(Scene edit records)
╭──

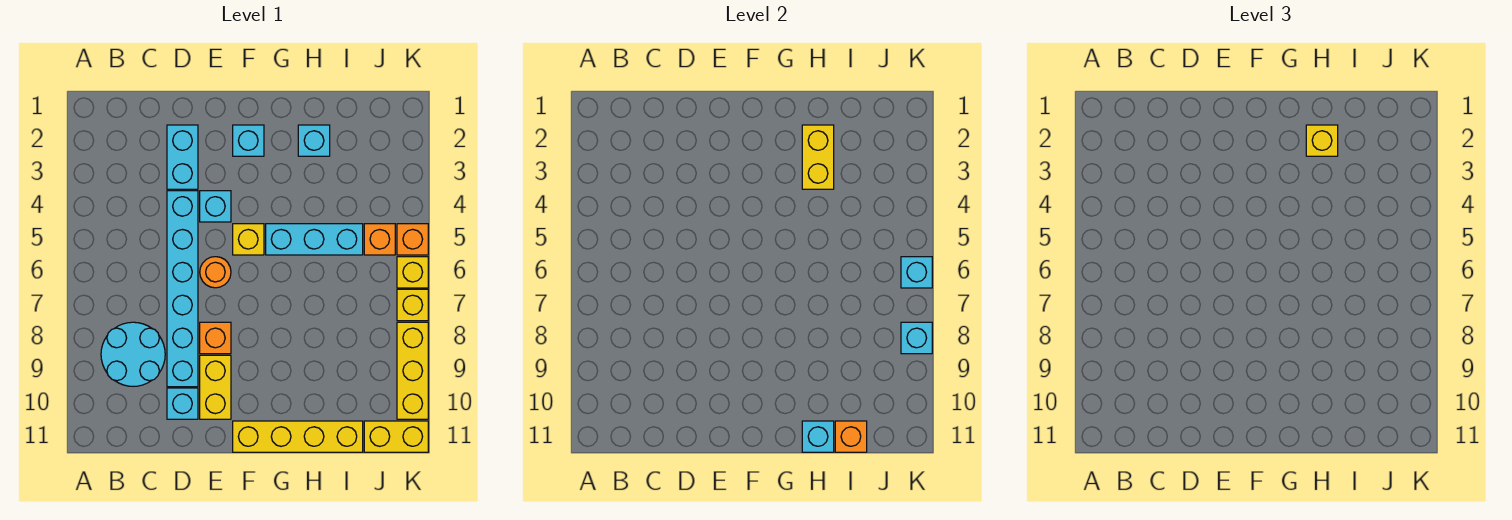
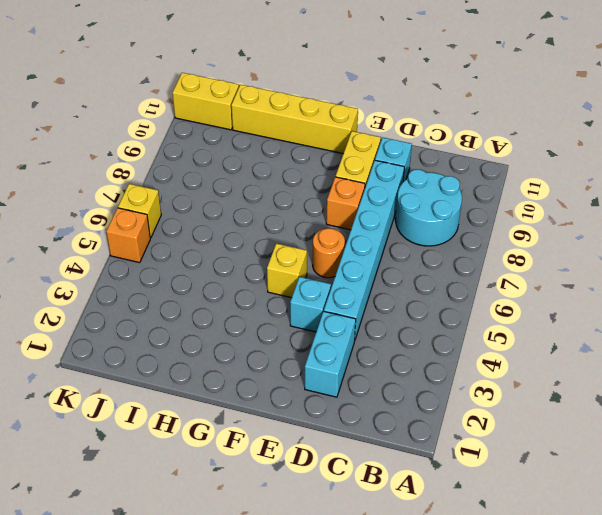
none -> cyan brick F2 level 1
none -> cyan brick G5:I5 level 1
none -> cyan brick H2 level 1

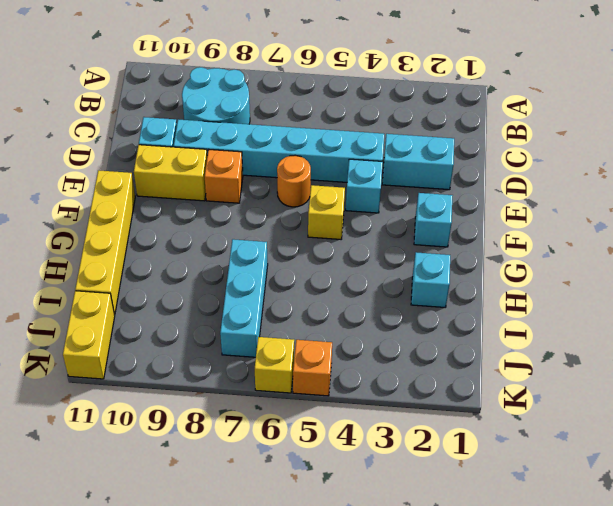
cyan brick H7:J7 level 1 -> cyan brick G5:I5 level 1
none -> orange brick J5 level 1
none -> yellow brick K7 level 1
none -> yellow brick K8:K10 level 1

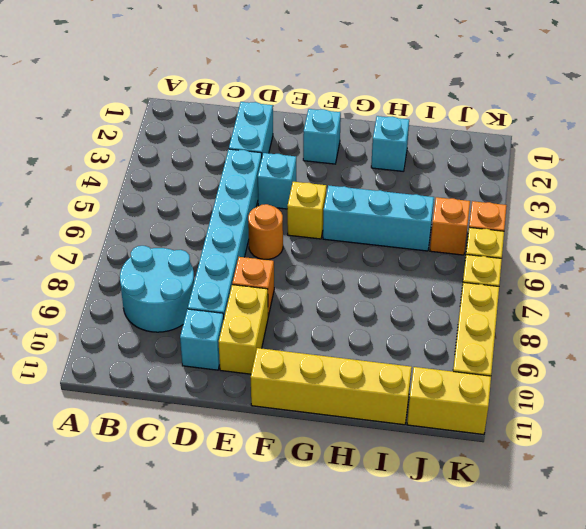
none -> yellow brick H2:H3 level 2
none -> cyan brick H11 level 2
none -> orange brick I11 level 2

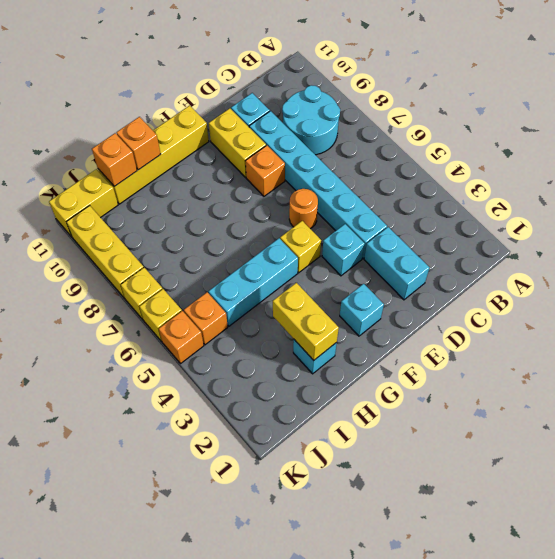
orange brick H11 level 2 -> cyan brick H11 level 2
none -> cyan brick K6 level 2
none -> cyan brick K8 level 2
none -> yellow brick H2 level 3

╰──

The task: Copy each line of the records above exactly as written. Do not carry over any picture.

Exercise solution:
none -> cyan brick F2 level 1
none -> cyan brick G5:I5 level 1
none -> cyan brick H2 level 1

cyan brick H7:J7 level 1 -> cyan brick G5:I5 level 1
none -> orange brick J5 level 1
none -> yellow brick K7 level 1
none -> yellow brick K8:K10 level 1

none -> yellow brick H2:H3 level 2
none -> cyan brick H11 level 2
none -> orange brick I11 level 2

orange brick H11 level 2 -> cyan brick H11 level 2
none -> cyan brick K6 level 2
none -> cyan brick K8 level 2
none -> yellow brick H2 level 3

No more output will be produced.